_Directions for this task_.
Please output all of the entries exactly and omit any images they hold.

---- Supplied records

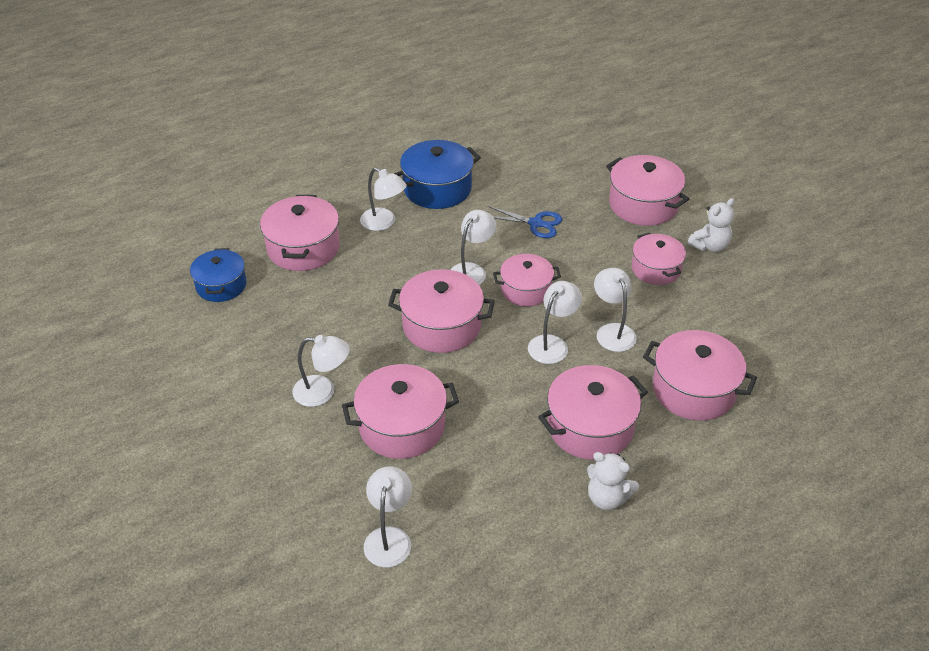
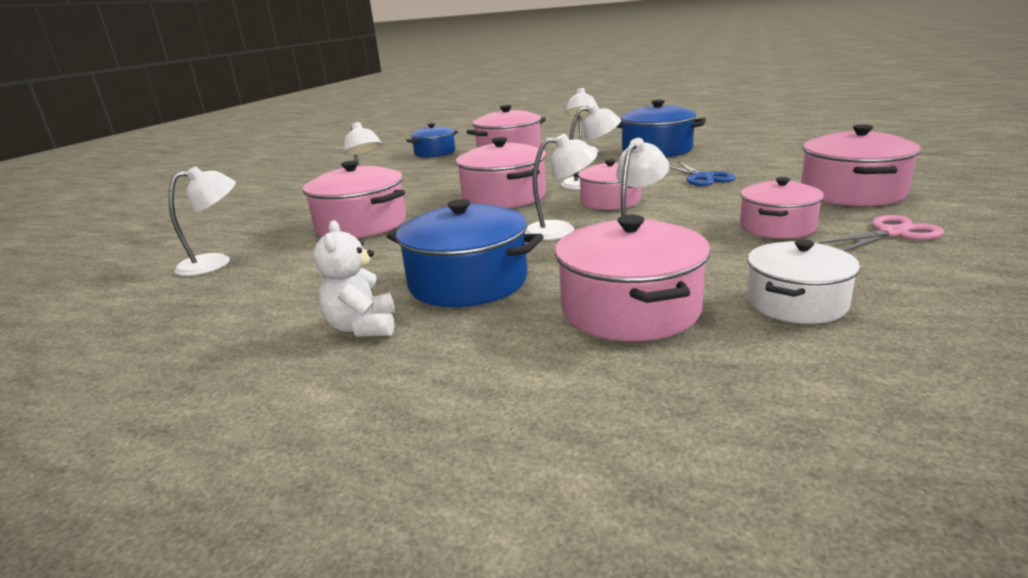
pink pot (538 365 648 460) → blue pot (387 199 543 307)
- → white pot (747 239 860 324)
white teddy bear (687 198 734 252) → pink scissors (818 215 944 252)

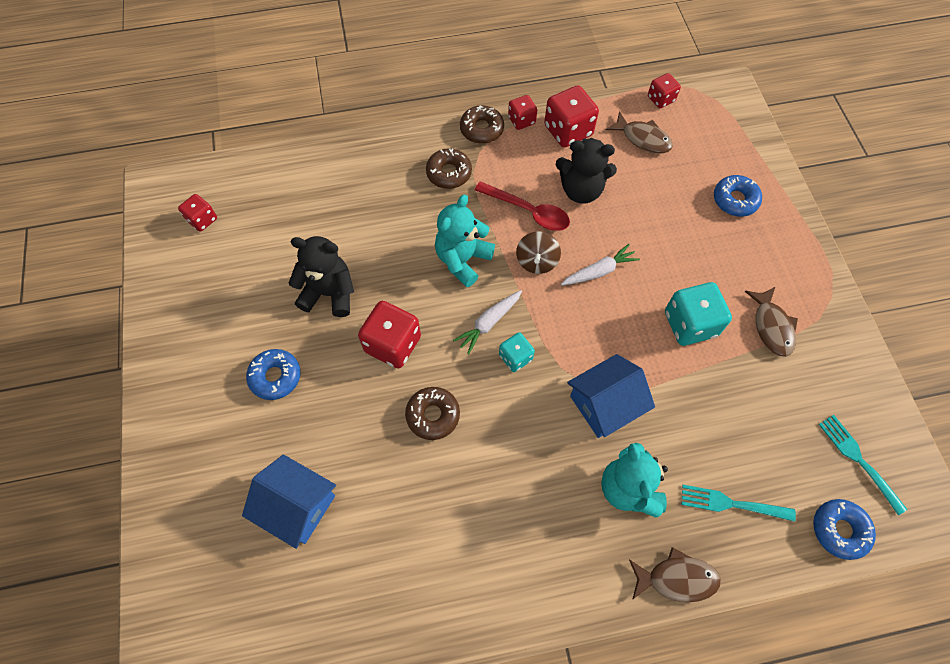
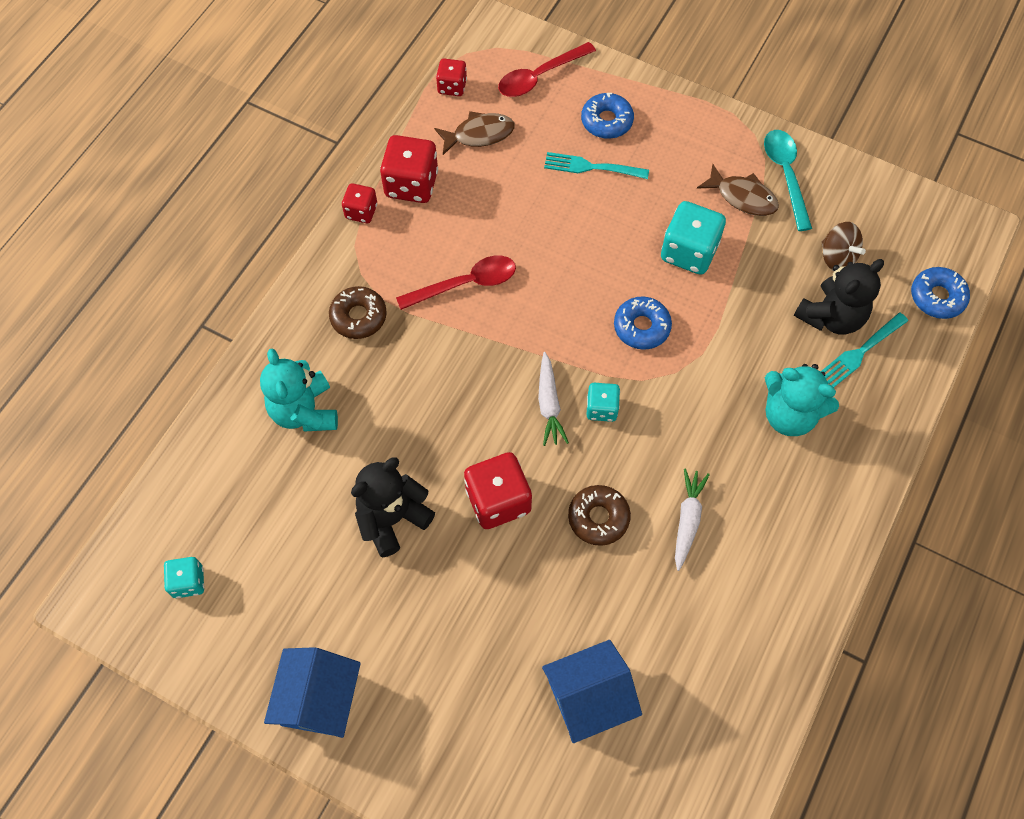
red dice (178 194 217 232) → turquoise dice (164 557 204 598)
turquoise teddy bear (435 195 495 287) → turquoise teddy bear (260 348 338 431), shifted
blue house (567 354 655 438) → blue house (264 647 361 738), shifted
- → red spoon (498 42 596 97)
turquoise fork (819 415 907 515) → turquoise fork (544 152 649 179), shifted
blue donut (246 349 300 400) → blue donut (614 296 672 350), shifted
white carrot (561 244 640 286) → white carrot (675 468 710 571), shifted
- → turquoise spoon (764 130 812 231)
black teddy bear (556 138 617 203) → black teddy bear (794 259 884 335), shifted
brown spinning top (516 231 561 274) → brown spinning top (821 222 866 271), shifted
brown donut (460 105 504 144) → -
brown fish (629 547 721 602) → -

--------

_Solution to this exercise_.
pink pot (538 365 648 460) → blue pot (387 199 543 307)
- → white pot (747 239 860 324)
white teddy bear (687 198 734 252) → pink scissors (818 215 944 252)

red dice (178 194 217 232) → turquoise dice (164 557 204 598)
turquoise teddy bear (435 195 495 287) → turquoise teddy bear (260 348 338 431), shifted
blue house (567 354 655 438) → blue house (264 647 361 738), shifted
- → red spoon (498 42 596 97)
turquoise fork (819 415 907 515) → turquoise fork (544 152 649 179), shifted
blue donut (246 349 300 400) → blue donut (614 296 672 350), shifted
white carrot (561 244 640 286) → white carrot (675 468 710 571), shifted
- → turquoise spoon (764 130 812 231)
black teddy bear (556 138 617 203) → black teddy bear (794 259 884 335), shifted
brown spinning top (516 231 561 274) → brown spinning top (821 222 866 271), shifted
brown donut (460 105 504 144) → -
brown fish (629 547 721 602) → -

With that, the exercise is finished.